AIM OF THE TASK
Pictures aside, repeat every record below exactly.

▬▬▬▬▬▬

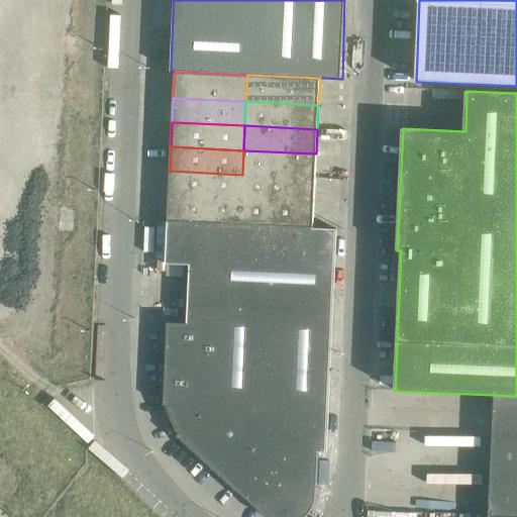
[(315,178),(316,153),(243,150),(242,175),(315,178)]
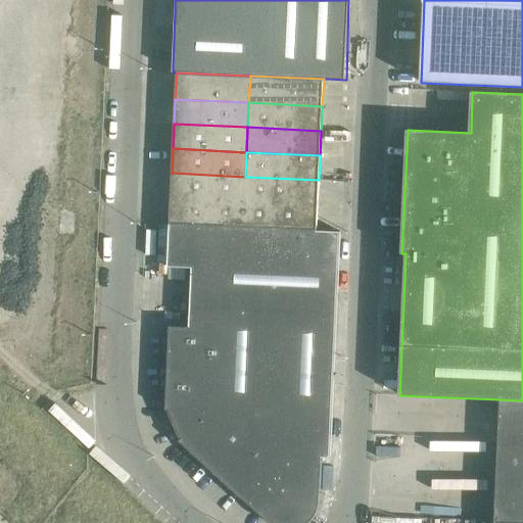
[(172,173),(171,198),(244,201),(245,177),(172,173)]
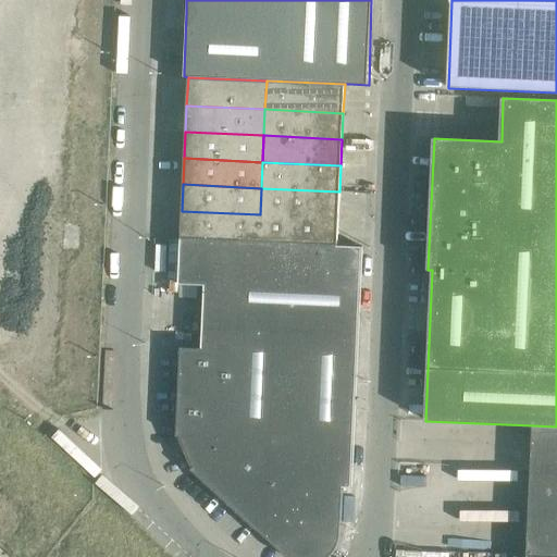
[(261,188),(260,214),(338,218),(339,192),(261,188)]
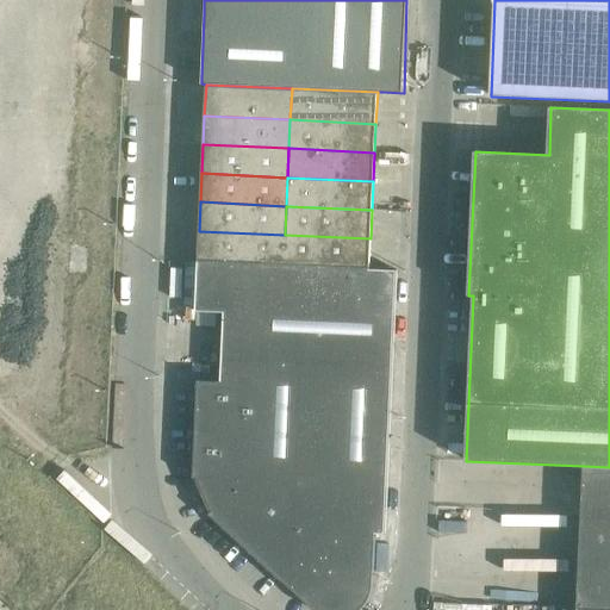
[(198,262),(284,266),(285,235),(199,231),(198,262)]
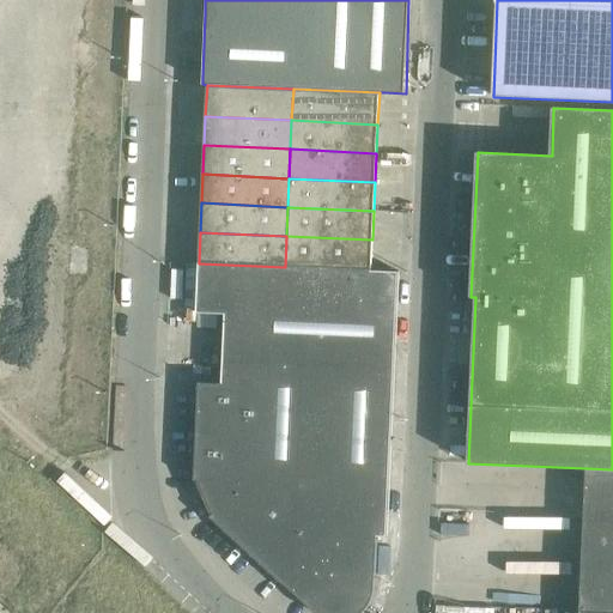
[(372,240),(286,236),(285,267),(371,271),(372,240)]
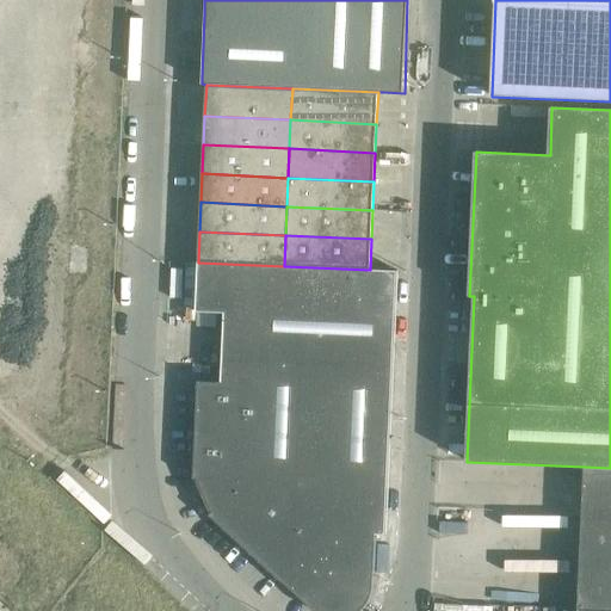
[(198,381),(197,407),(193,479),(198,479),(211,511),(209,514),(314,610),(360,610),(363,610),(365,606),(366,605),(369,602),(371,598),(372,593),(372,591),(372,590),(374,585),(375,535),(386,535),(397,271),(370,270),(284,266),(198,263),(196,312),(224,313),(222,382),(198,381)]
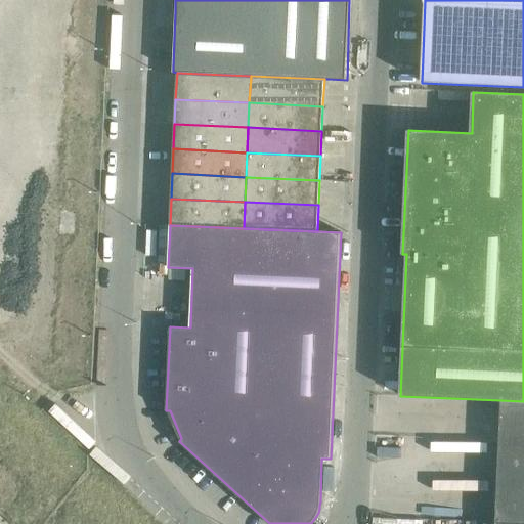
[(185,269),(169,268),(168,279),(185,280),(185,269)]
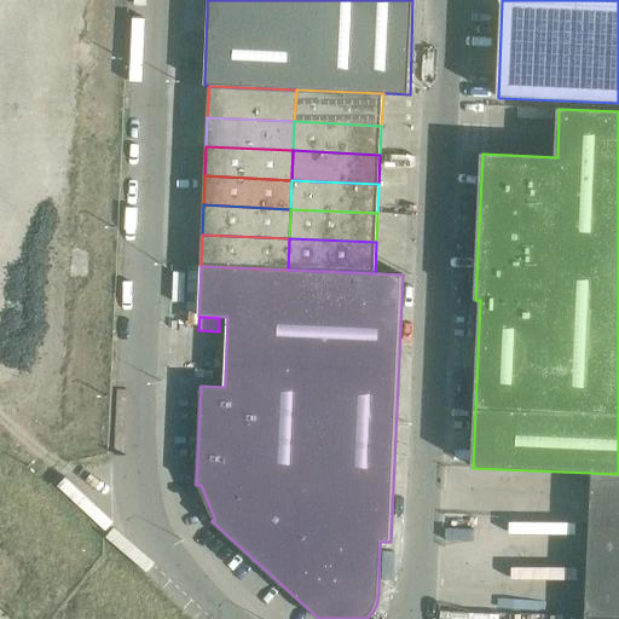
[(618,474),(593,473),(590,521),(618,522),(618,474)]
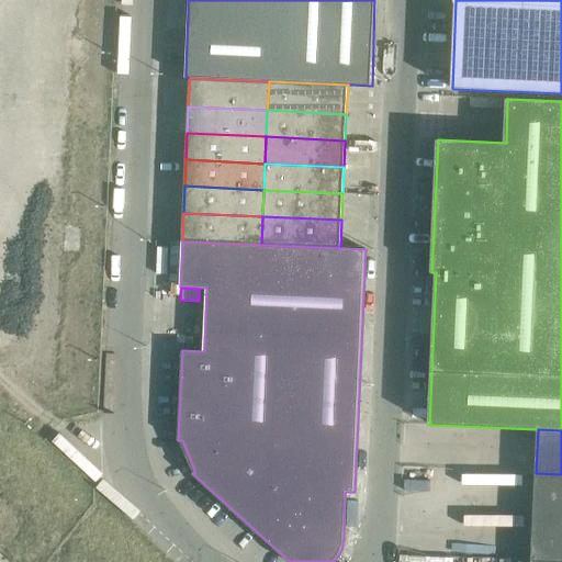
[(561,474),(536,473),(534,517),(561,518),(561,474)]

▬▬▬▬▬▬

FINISHED EXERCISE
[(315,178),(316,153),(243,150),(242,175),(315,178)]
[(172,173),(171,198),(244,201),(245,177),(172,173)]
[(261,188),(260,214),(338,218),(339,192),(261,188)]
[(198,262),(284,266),(285,235),(199,231),(198,262)]
[(372,240),(286,236),(285,267),(371,271),(372,240)]
[(198,381),(197,407),(193,479),(198,479),(211,511),(209,514),(314,610),(360,610),(363,610),(365,606),(366,605),(369,602),(371,598),(372,593),(372,591),(372,590),(374,585),(375,535),(386,535),(397,271),(370,270),(284,266),(198,263),(196,312),(224,313),(222,382),(198,381)]
[(185,269),(169,268),(168,279),(185,280),(185,269)]
[(618,474),(593,473),(590,521),(618,522),(618,474)]
[(561,474),(536,473),(534,517),(561,518),(561,474)]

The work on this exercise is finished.